▸ Data provided
*****

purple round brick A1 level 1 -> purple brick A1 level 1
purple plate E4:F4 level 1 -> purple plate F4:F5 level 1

*****

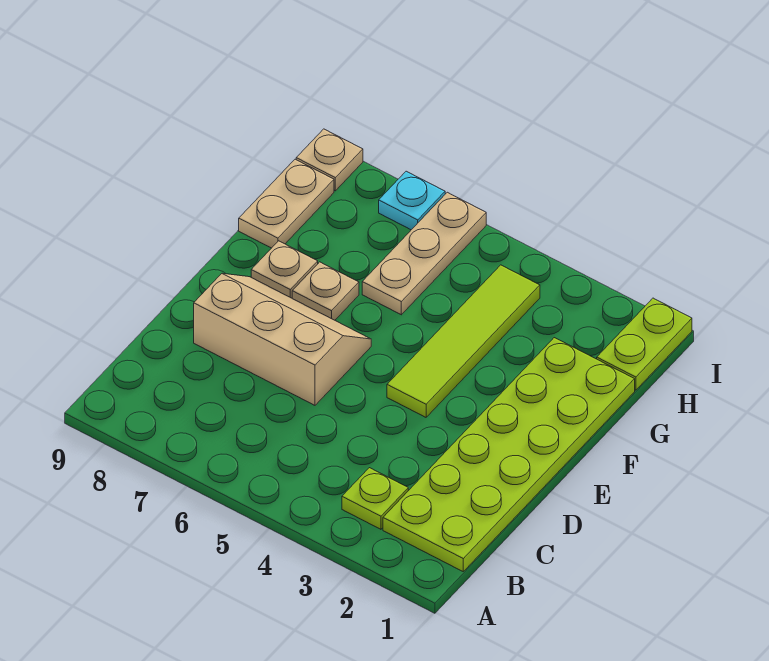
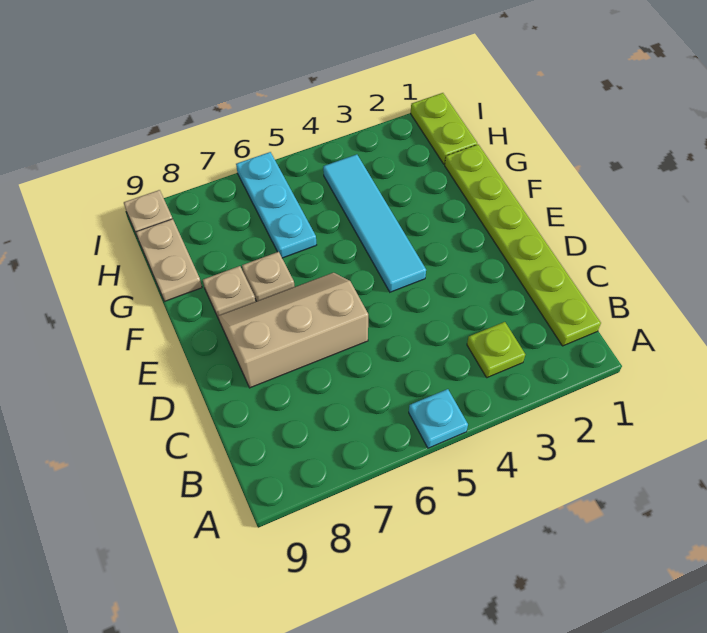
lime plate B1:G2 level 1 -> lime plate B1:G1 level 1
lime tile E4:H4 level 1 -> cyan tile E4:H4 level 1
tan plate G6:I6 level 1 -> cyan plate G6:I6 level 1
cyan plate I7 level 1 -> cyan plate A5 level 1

*****

▸ Task item
In the listing above, start at the line with "purple round brick", go on through the line with "purple plate E4:F4", and copy each of those lines exactly; leave out all the rest.

▸ Task result
purple round brick A1 level 1 -> purple brick A1 level 1
purple plate E4:F4 level 1 -> purple plate F4:F5 level 1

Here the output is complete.